What you should do: Convert the data into a numbered list, starting at the line that contains "green trapezoid: moved 3 px left, 3 px down" and ending at the line that contains "cyan arrow: moved 3 px left", both included, with blank lines left out.

Provided data:
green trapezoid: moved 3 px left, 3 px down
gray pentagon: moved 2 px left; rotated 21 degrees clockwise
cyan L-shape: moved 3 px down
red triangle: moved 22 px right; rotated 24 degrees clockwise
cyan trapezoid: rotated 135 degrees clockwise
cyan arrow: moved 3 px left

* * *

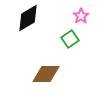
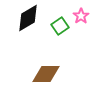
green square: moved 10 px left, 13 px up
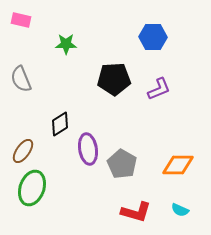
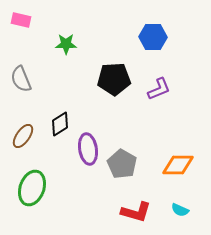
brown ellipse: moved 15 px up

Worked answer:
1. green trapezoid: moved 3 px left, 3 px down
2. gray pentagon: moved 2 px left; rotated 21 degrees clockwise
3. cyan L-shape: moved 3 px down
4. red triangle: moved 22 px right; rotated 24 degrees clockwise
5. cyan trapezoid: rotated 135 degrees clockwise
6. cyan arrow: moved 3 px left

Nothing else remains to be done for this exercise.